**TASK INPUT**
════
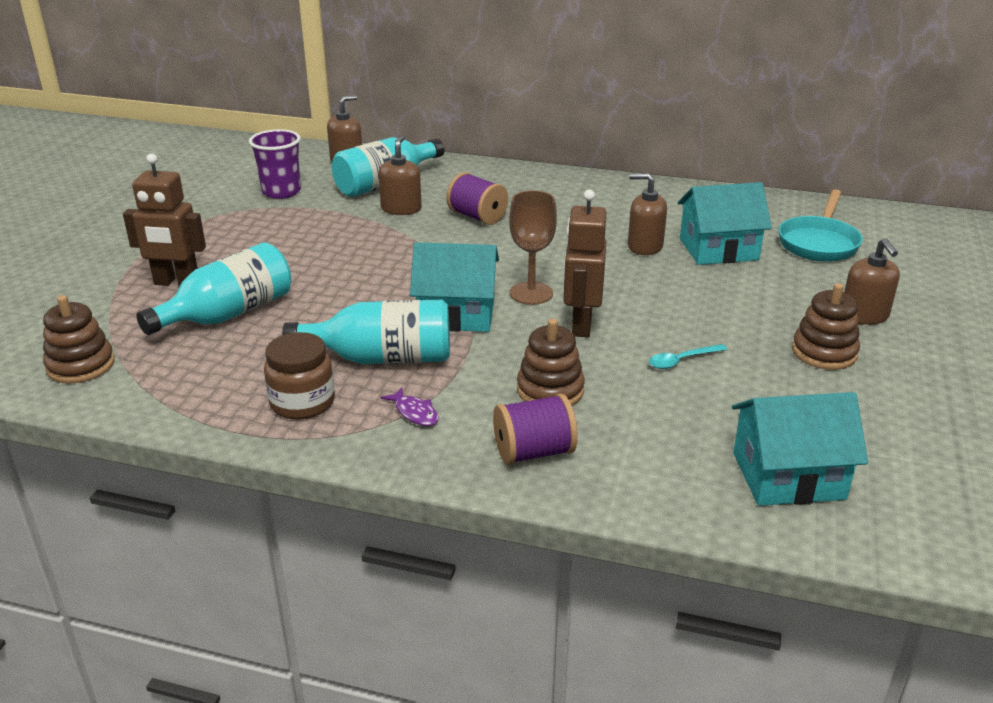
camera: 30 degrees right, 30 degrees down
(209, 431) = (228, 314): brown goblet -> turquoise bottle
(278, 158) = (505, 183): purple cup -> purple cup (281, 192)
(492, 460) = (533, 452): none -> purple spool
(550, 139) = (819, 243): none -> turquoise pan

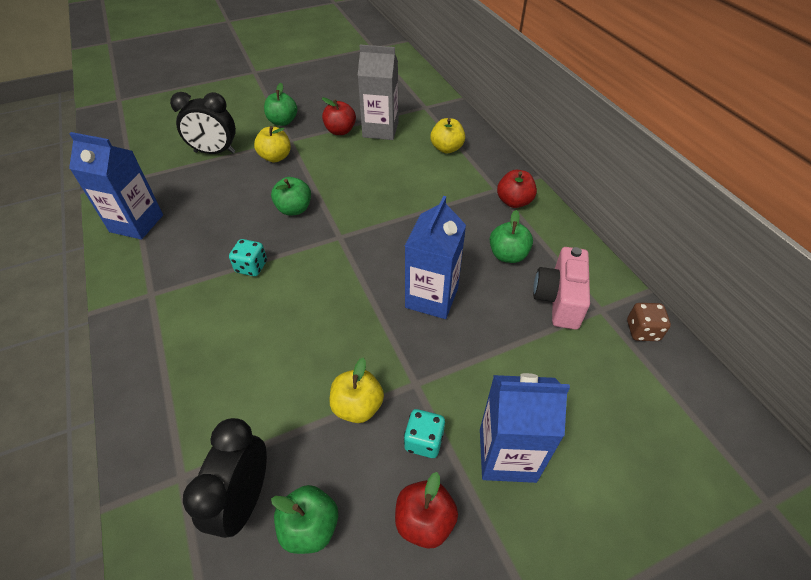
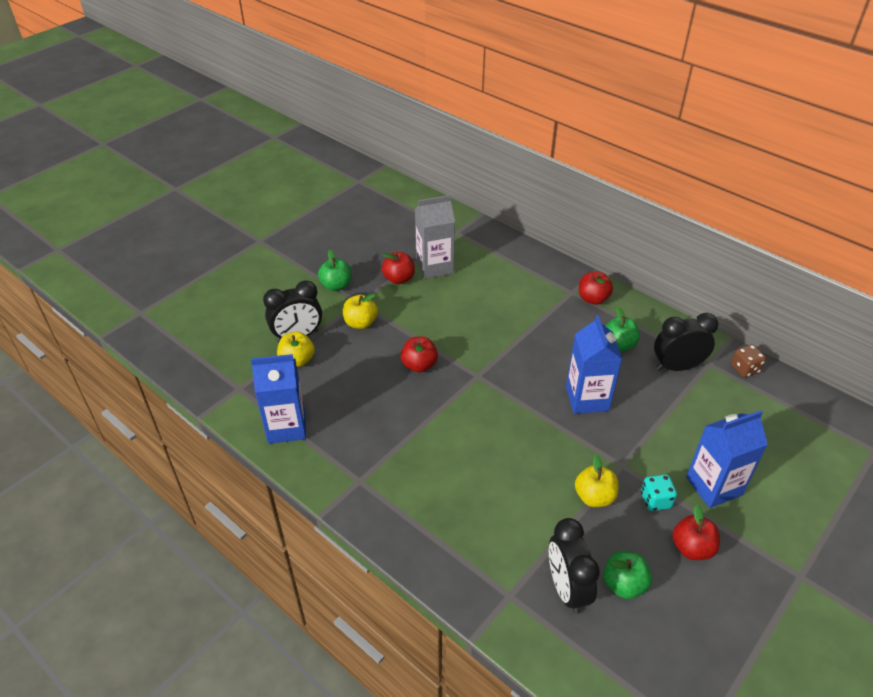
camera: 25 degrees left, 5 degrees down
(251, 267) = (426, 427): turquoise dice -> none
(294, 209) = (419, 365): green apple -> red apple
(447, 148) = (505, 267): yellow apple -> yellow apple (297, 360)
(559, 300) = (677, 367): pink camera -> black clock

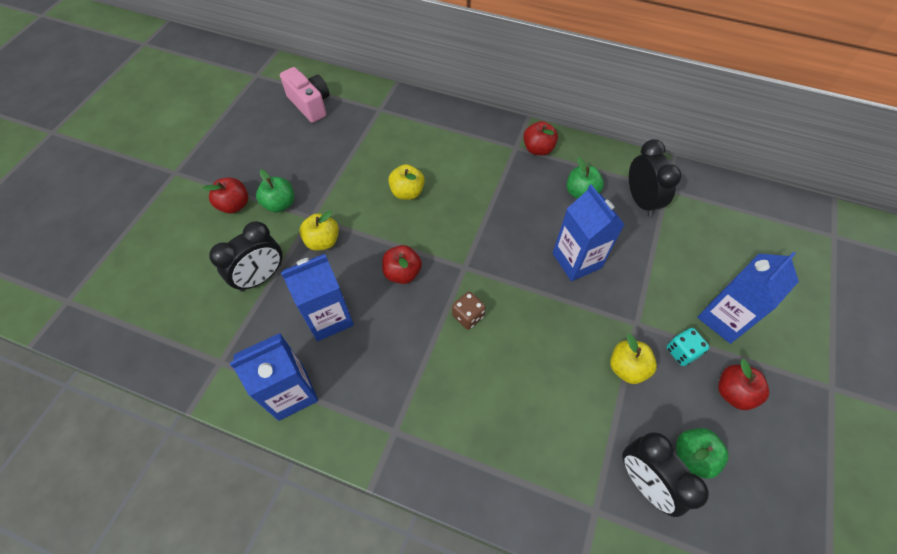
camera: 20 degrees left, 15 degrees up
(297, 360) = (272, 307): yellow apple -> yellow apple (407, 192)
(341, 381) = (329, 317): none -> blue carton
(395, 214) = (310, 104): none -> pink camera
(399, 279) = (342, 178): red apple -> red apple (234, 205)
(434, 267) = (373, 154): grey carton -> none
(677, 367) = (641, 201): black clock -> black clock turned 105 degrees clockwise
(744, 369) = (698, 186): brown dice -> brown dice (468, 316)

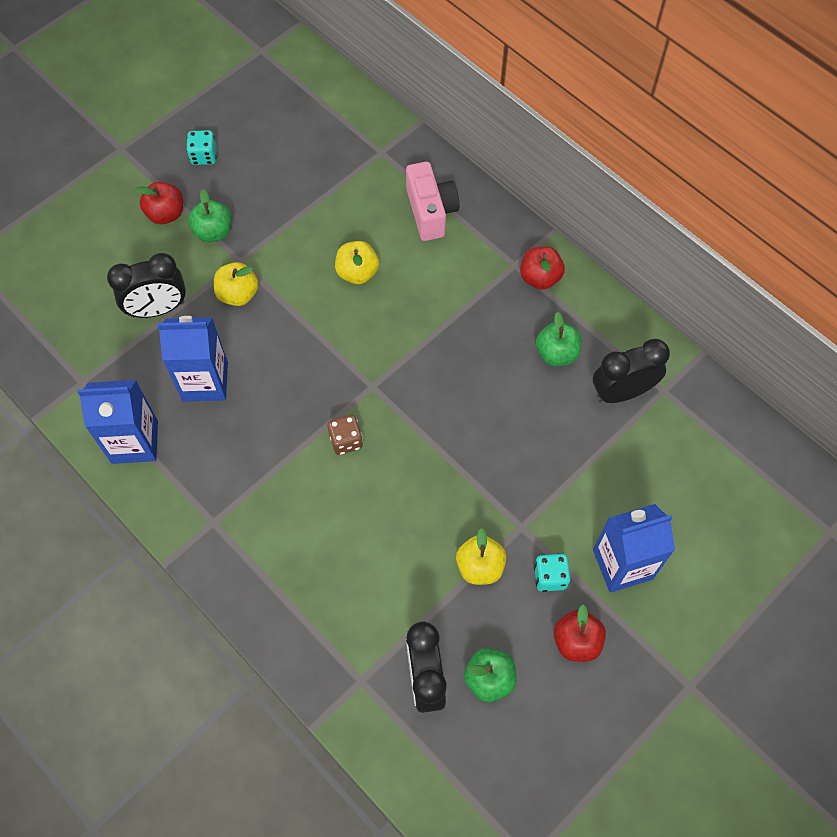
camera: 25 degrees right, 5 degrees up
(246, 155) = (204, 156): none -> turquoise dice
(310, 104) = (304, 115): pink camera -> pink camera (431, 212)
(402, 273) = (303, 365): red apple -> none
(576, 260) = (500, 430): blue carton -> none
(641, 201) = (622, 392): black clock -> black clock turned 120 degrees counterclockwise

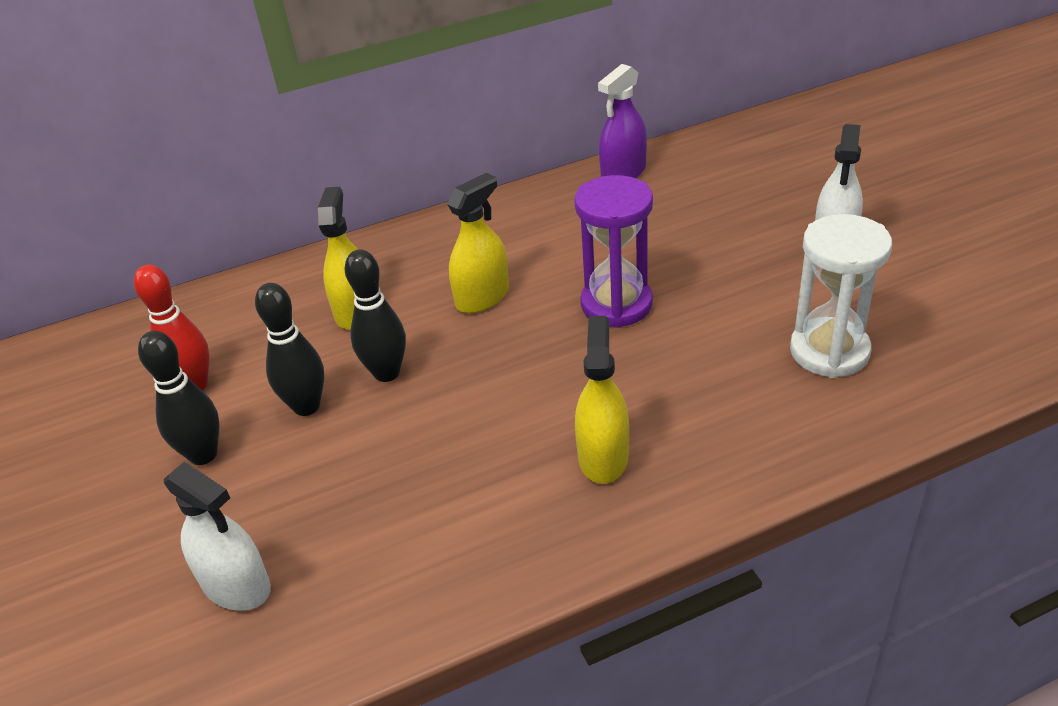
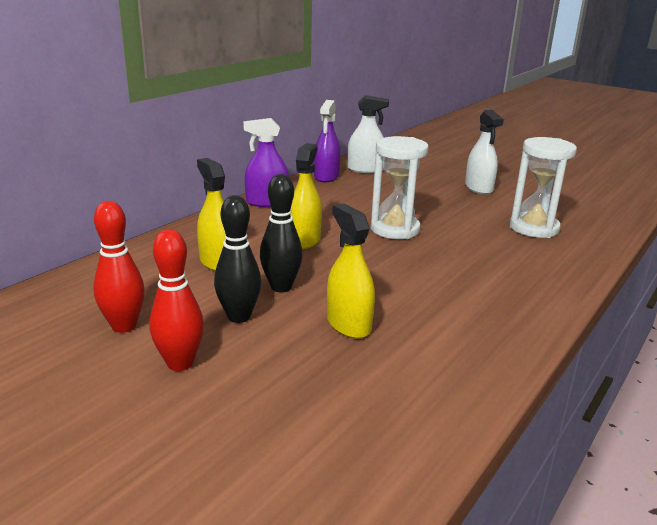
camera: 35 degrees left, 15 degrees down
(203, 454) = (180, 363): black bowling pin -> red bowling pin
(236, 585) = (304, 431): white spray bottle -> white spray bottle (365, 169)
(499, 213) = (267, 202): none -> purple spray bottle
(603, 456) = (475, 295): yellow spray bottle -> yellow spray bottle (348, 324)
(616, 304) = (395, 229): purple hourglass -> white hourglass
════
Transcribe, from the material above, the stretch starting at the line with "(492, 460) = (533, 452): none -> purple spool" and ending at the line with "(341, 381) = (329, 317): none -> blue carton", both included, exactly. Do not carry over pictures.

(492, 460) = (533, 452): none -> purple spool
(550, 139) = (819, 243): none -> turquoise pan

camera: 25 degrees left, 5 degrees down
(251, 267) = (426, 427): turquoise dice -> none
(294, 209) = (419, 365): green apple -> red apple
(447, 148) = (505, 267): yellow apple -> yellow apple (297, 360)
(559, 300) = (677, 367): pink camera -> black clock

camera: 20 degrees left, 15 degrees up
(297, 360) = (272, 307): yellow apple -> yellow apple (407, 192)
(341, 381) = (329, 317): none -> blue carton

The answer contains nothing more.